A single number is the whole answer: the count of lines in these entries that hold "black".

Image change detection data
----------

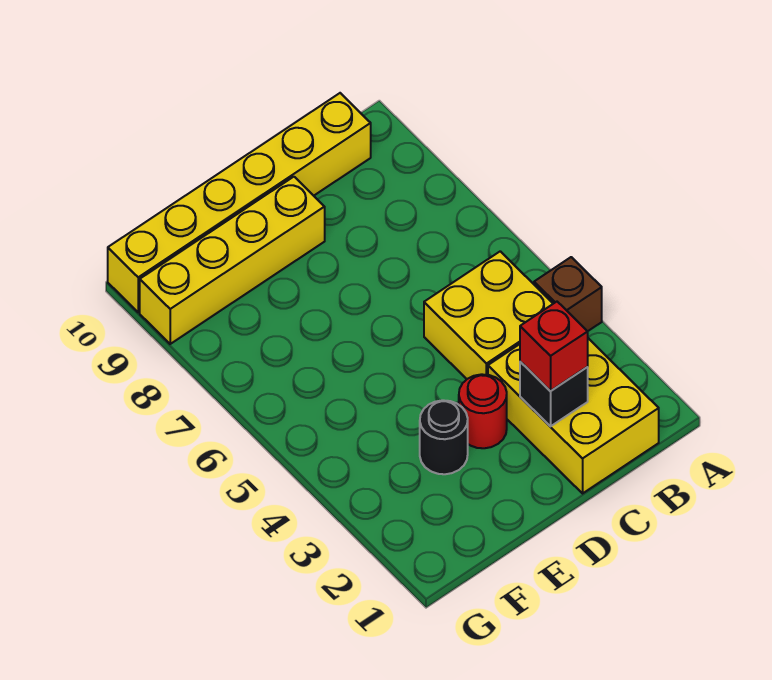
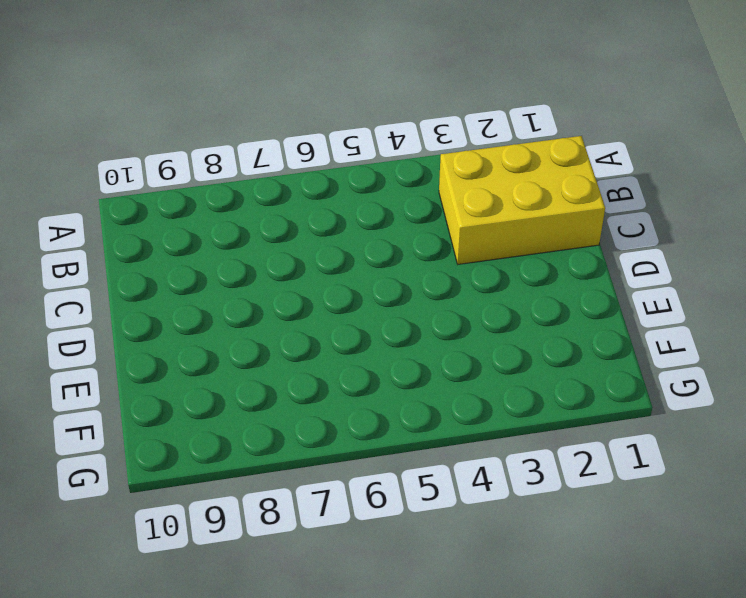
none -> brown brick A4 level 1
none -> yellow brick B4:C5 level 1

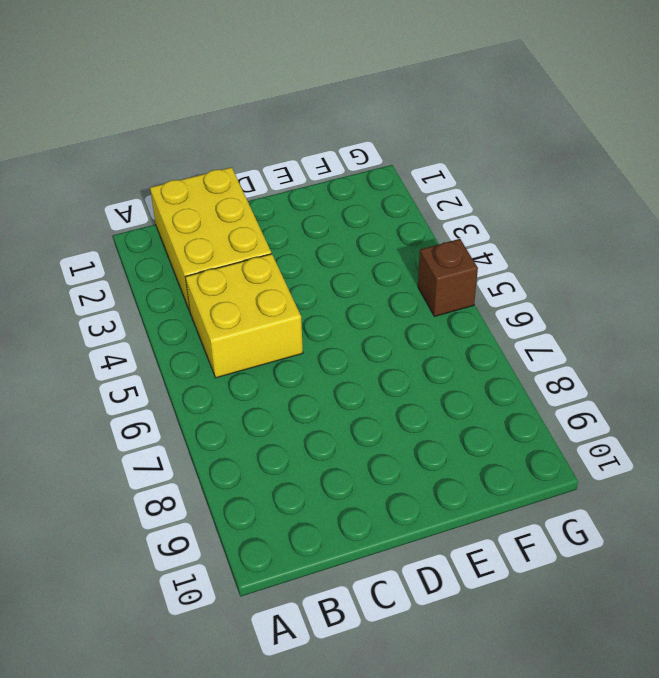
brown brick G5 level 1 -> brown brick A4 level 1
none -> yellow brick B10:G10 level 1
none -> red round brick D3 level 1

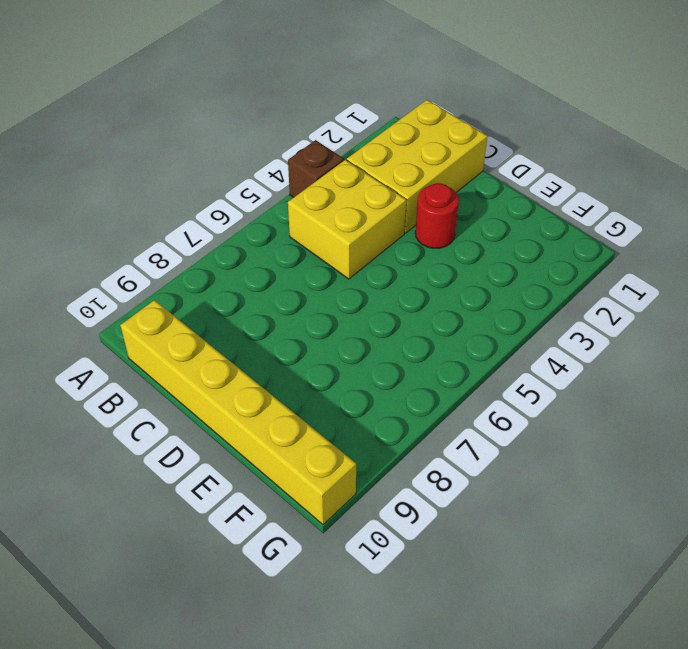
none -> yellow brick D9:G9 level 1
none -> black round brick E3 level 1

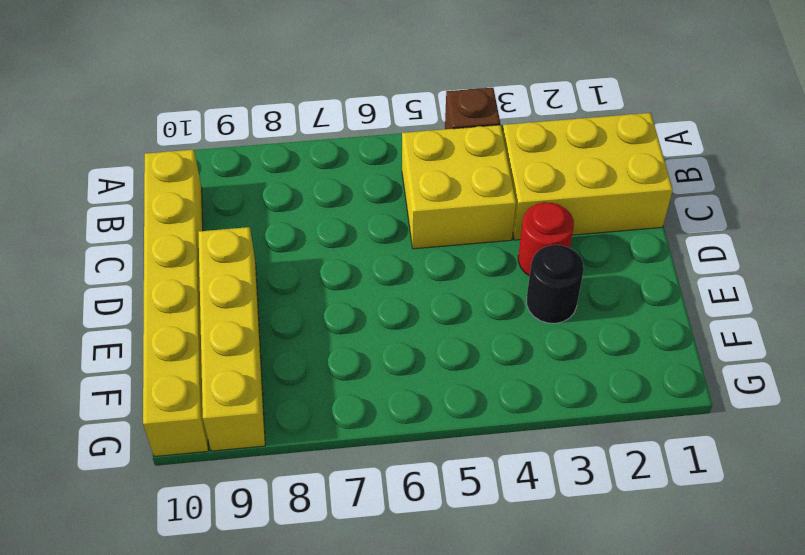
none -> black brick C2 level 2
none -> red brick C2 level 3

----------

### EXERCISE RESULT
2